Exercise aim - Please copy the listing that follows exactly, leaving out any pictures.

Source data -
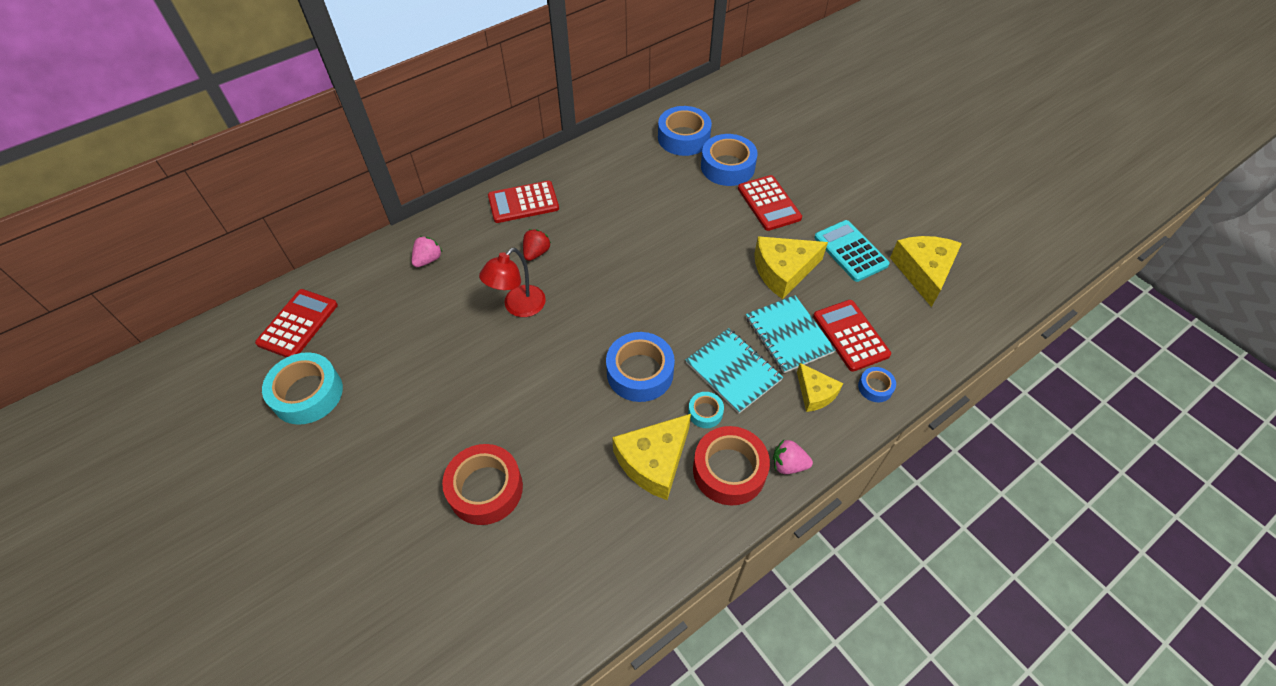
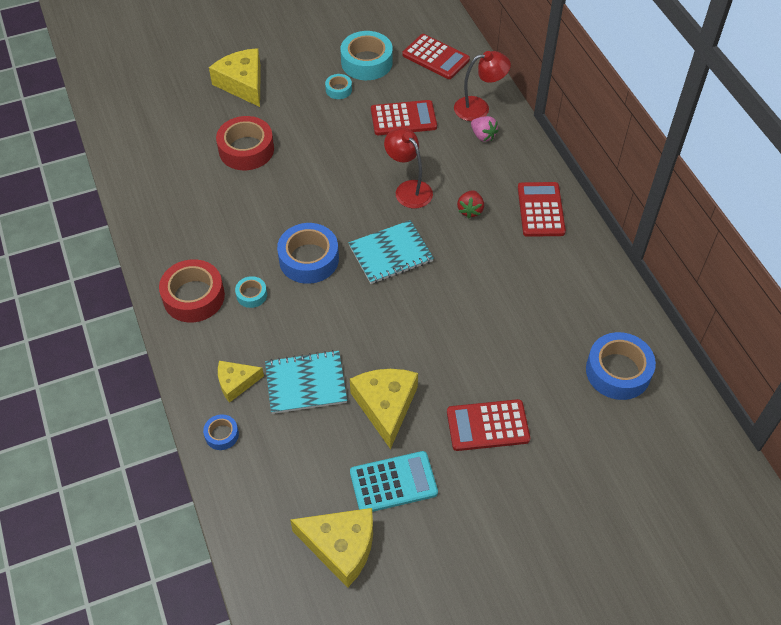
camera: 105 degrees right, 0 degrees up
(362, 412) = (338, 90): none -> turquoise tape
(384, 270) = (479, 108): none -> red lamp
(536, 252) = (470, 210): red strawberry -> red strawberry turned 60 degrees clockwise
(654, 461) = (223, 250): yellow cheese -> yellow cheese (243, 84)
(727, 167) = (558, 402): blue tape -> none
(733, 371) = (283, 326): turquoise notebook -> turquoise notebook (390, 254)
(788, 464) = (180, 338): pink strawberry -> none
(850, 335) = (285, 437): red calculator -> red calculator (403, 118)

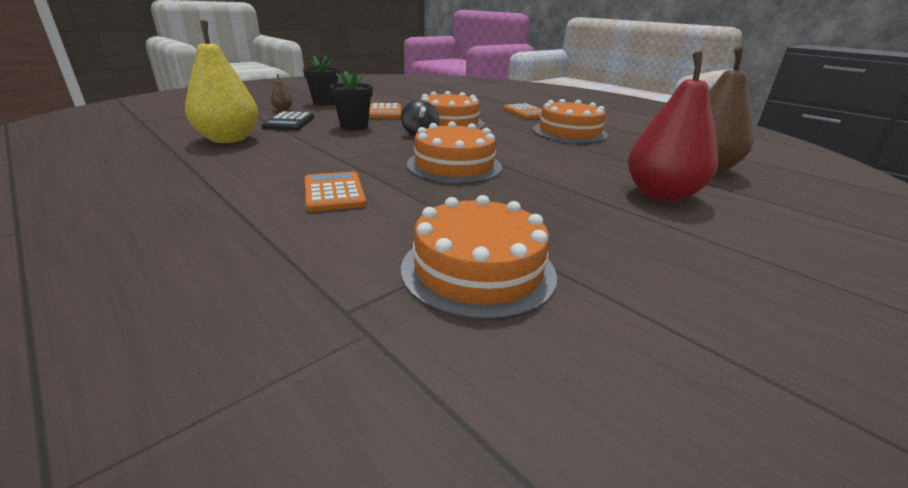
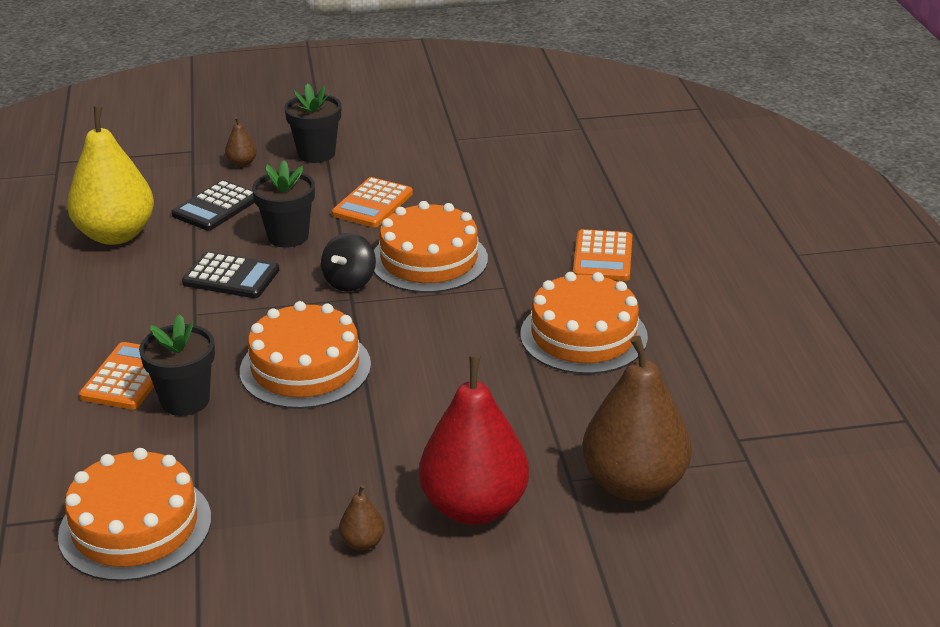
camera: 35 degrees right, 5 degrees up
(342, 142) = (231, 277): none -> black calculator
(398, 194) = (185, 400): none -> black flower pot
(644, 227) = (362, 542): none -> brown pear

Answer -
camera: 105 degrees right, 0 degrees up
(362, 412) = (338, 90): none -> turquoise tape
(384, 270) = (479, 108): none -> red lamp
(536, 252) = (470, 210): red strawberry -> red strawberry turned 60 degrees clockwise
(654, 461) = (223, 250): yellow cheese -> yellow cheese (243, 84)
(727, 167) = (558, 402): blue tape -> none
(733, 371) = (283, 326): turquoise notebook -> turquoise notebook (390, 254)
(788, 464) = (180, 338): pink strawberry -> none
(850, 335) = (285, 437): red calculator -> red calculator (403, 118)

camera: 35 degrees right, 5 degrees up
(342, 142) = (231, 277): none -> black calculator
(398, 194) = (185, 400): none -> black flower pot
(644, 227) = (362, 542): none -> brown pear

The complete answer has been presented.